Description of the task:
Take the line that contains "C110: 470pF (DAC, DGND) -> 470pF (DAC, TICK)" and each line after it to the end of the material below, and return them exactly, minus the pictures.

=-=-=

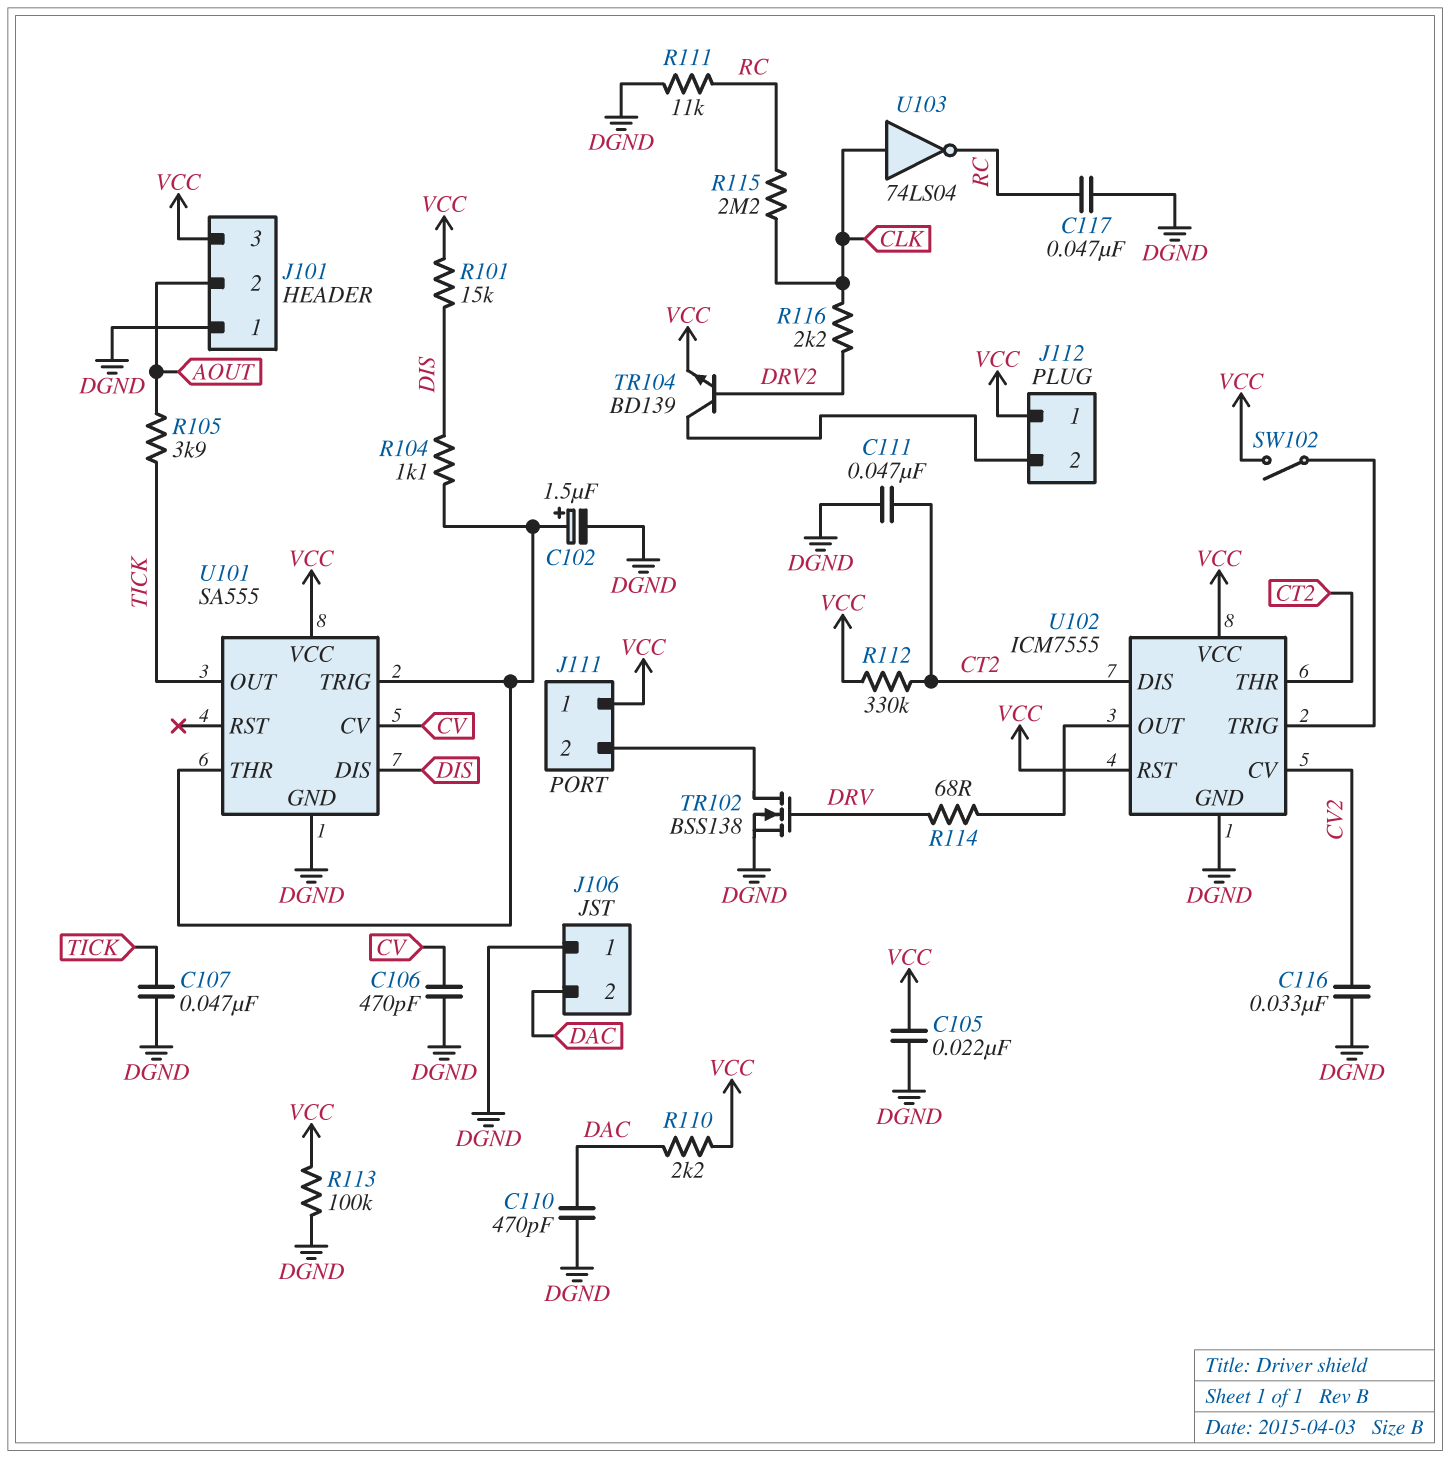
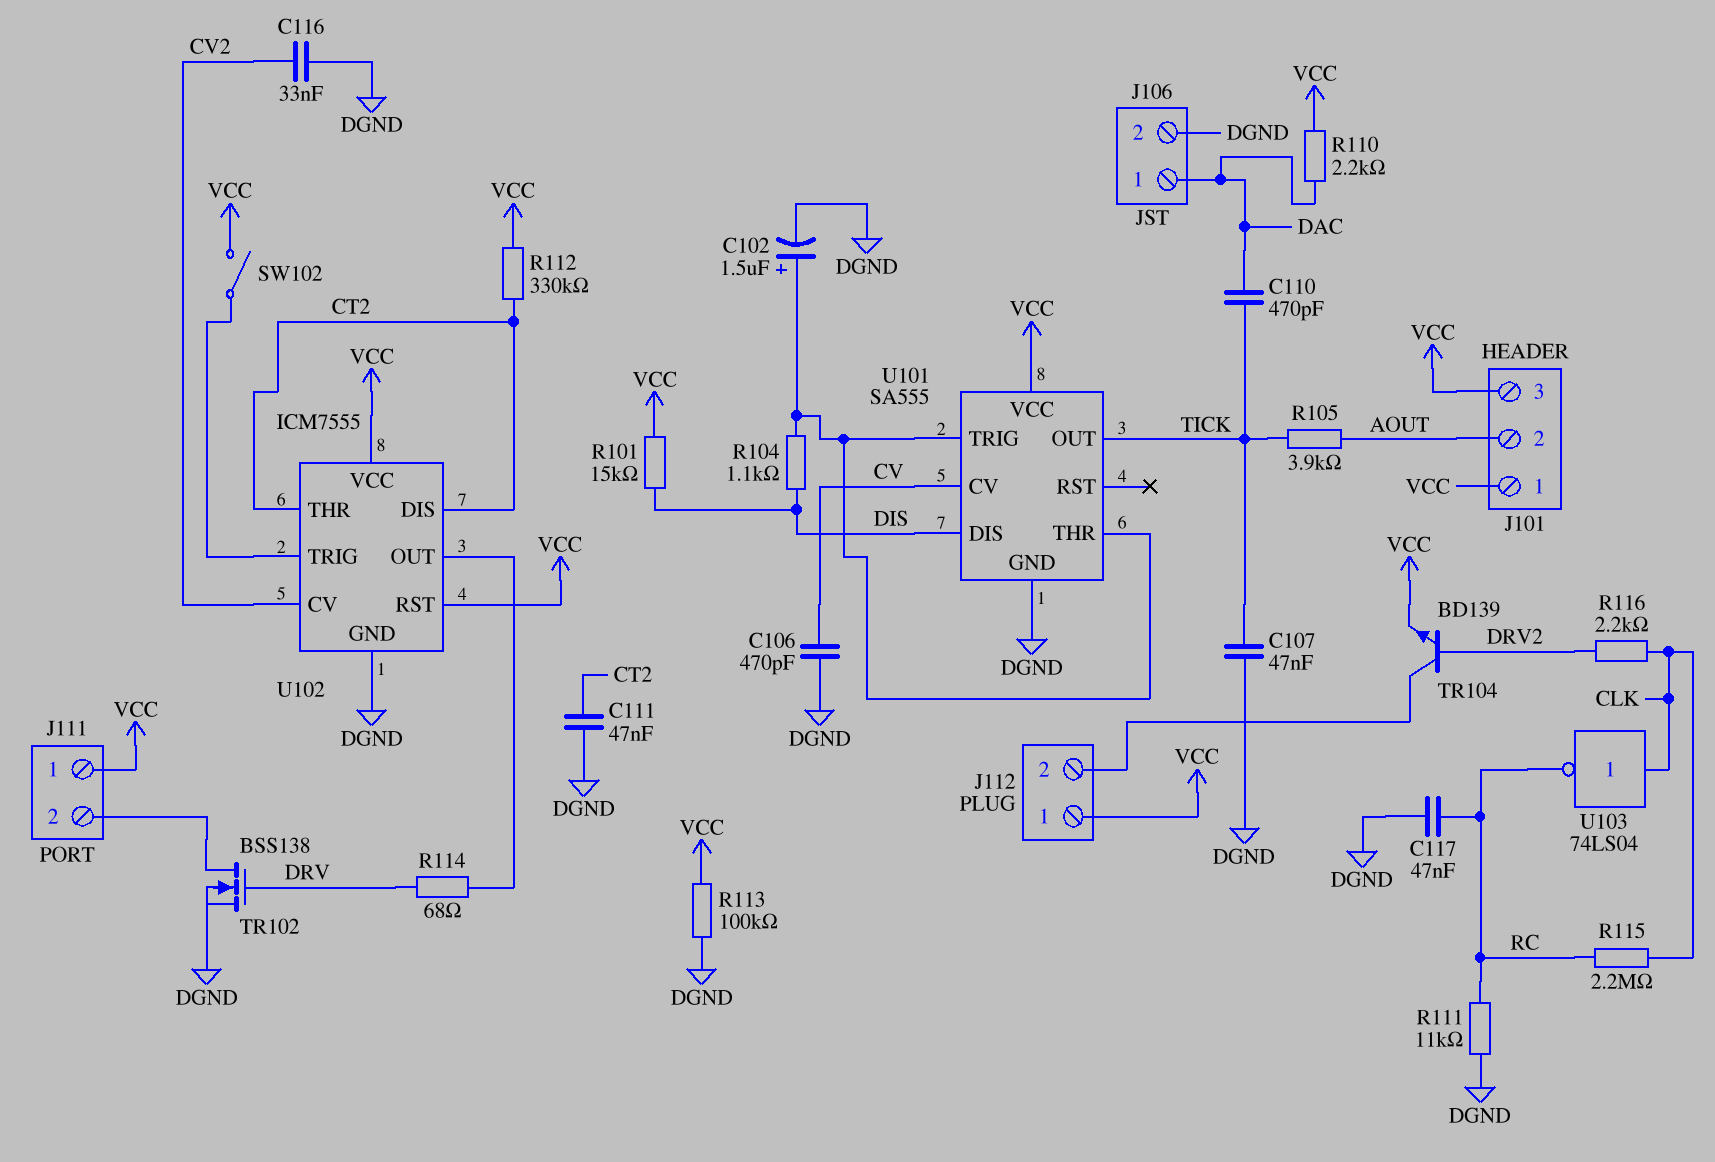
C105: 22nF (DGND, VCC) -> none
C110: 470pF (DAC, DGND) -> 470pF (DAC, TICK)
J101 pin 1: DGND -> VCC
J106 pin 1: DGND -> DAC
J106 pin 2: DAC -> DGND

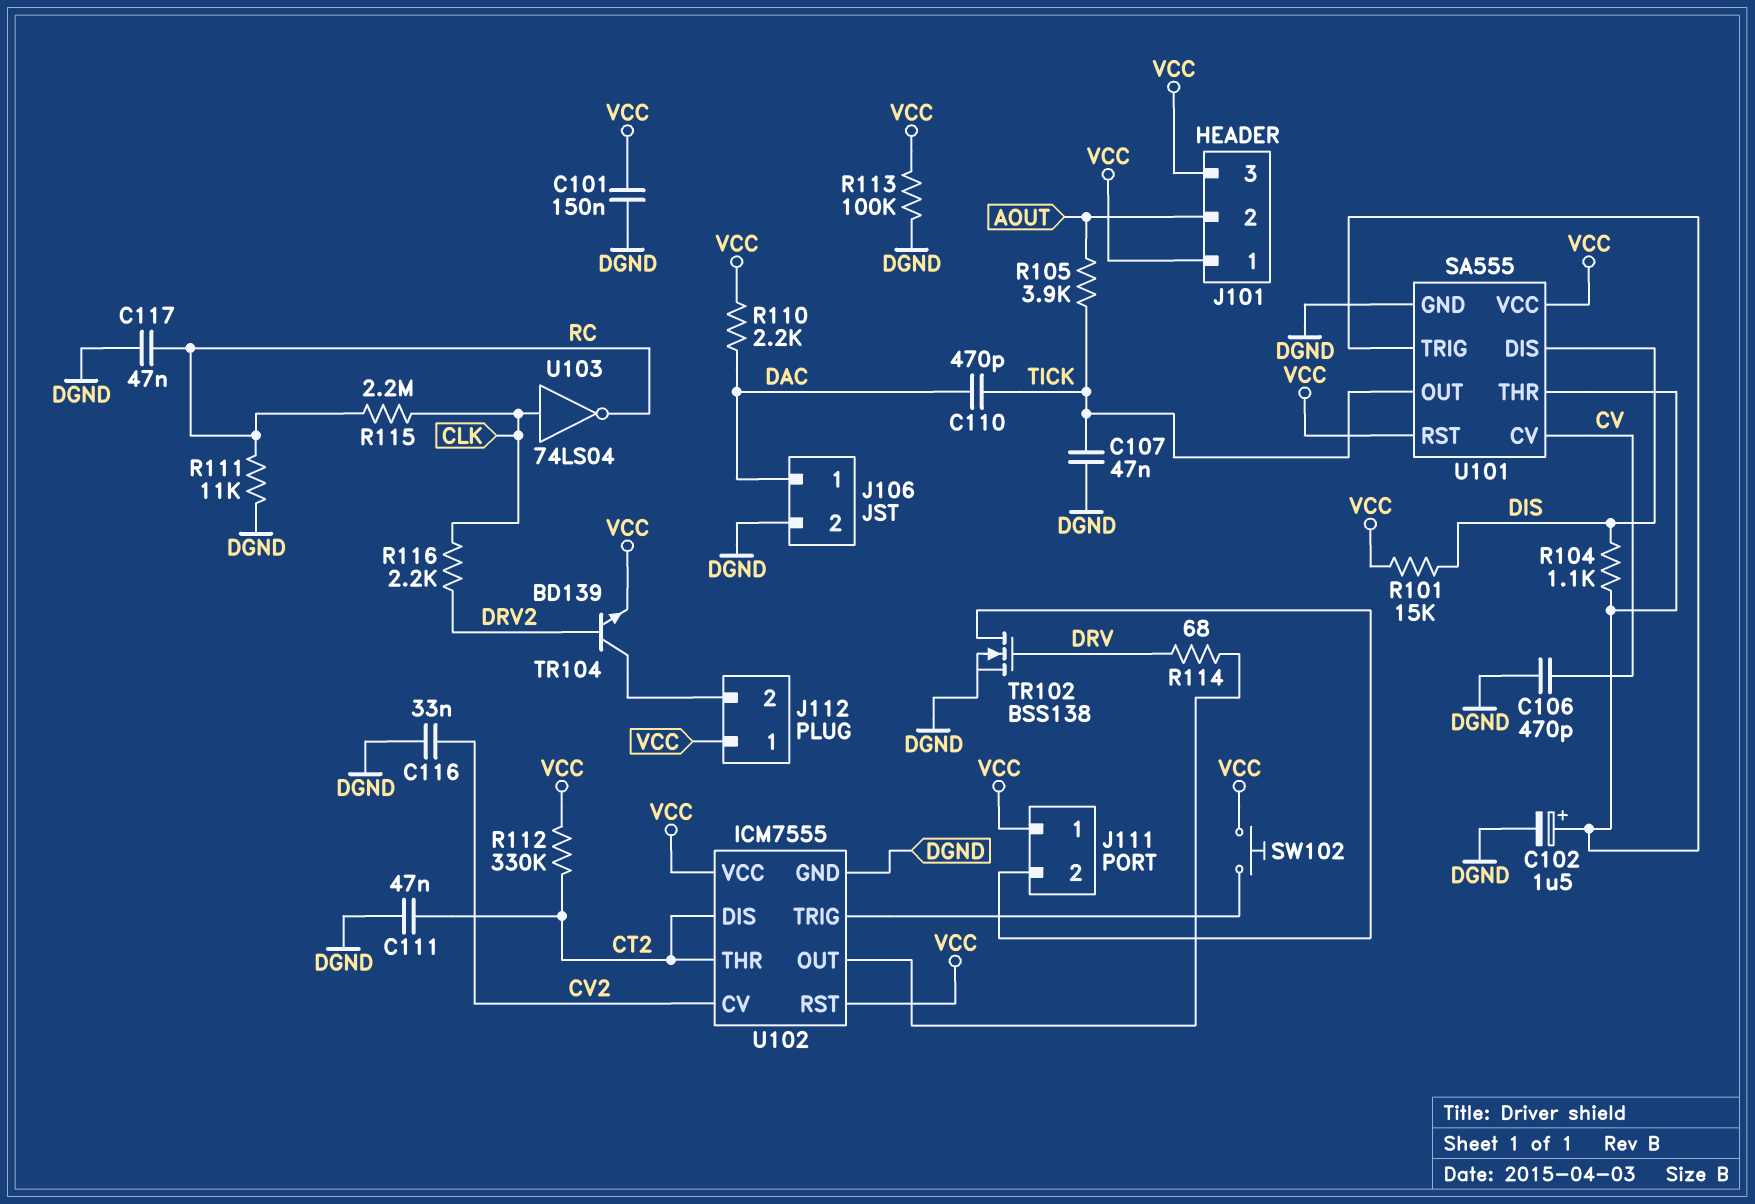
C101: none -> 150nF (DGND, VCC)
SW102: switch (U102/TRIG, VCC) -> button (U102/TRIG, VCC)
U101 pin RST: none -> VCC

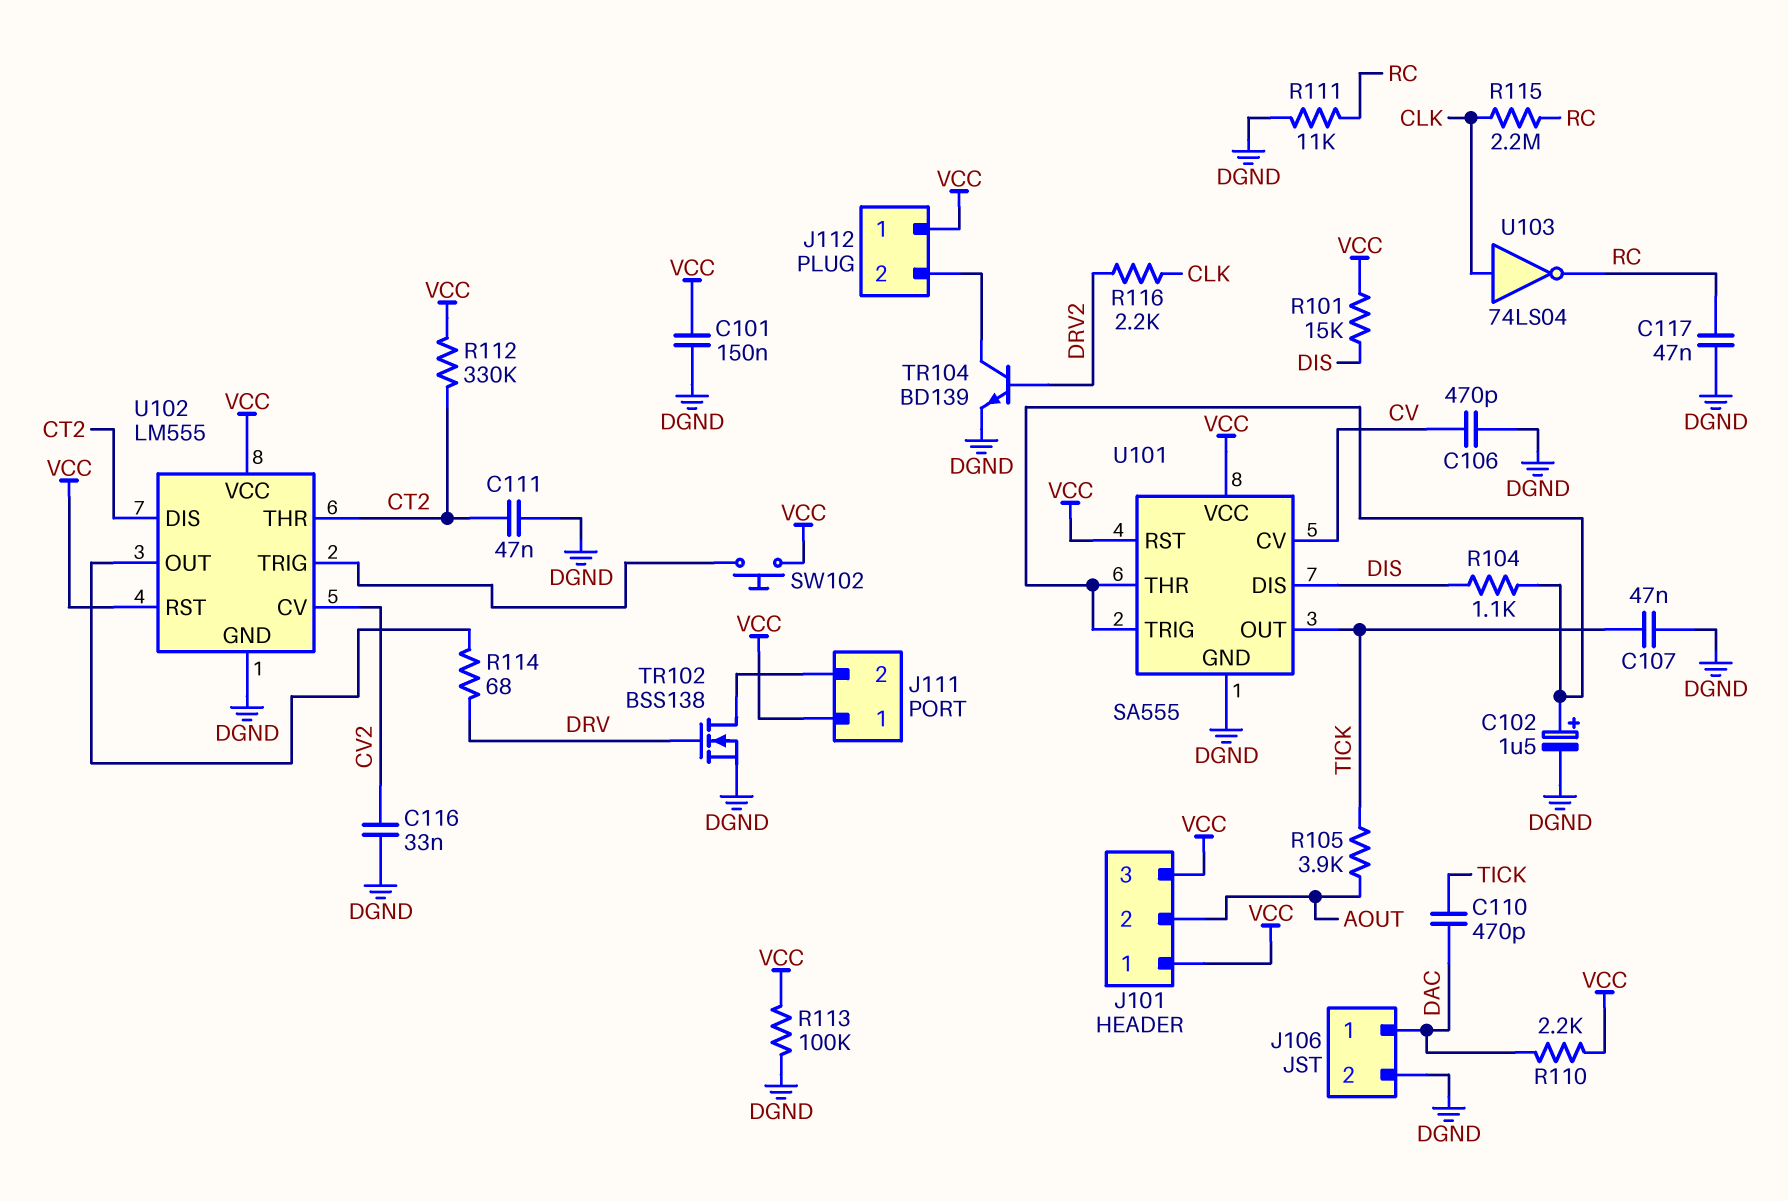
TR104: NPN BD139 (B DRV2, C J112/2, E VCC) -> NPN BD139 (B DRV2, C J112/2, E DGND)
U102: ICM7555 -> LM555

=-=-=

Result for this exercise:
C110: 470pF (DAC, DGND) -> 470pF (DAC, TICK)
J101 pin 1: DGND -> VCC
J106 pin 1: DGND -> DAC
J106 pin 2: DAC -> DGND

C101: none -> 150nF (DGND, VCC)
SW102: switch (U102/TRIG, VCC) -> button (U102/TRIG, VCC)
U101 pin RST: none -> VCC

TR104: NPN BD139 (B DRV2, C J112/2, E VCC) -> NPN BD139 (B DRV2, C J112/2, E DGND)
U102: ICM7555 -> LM555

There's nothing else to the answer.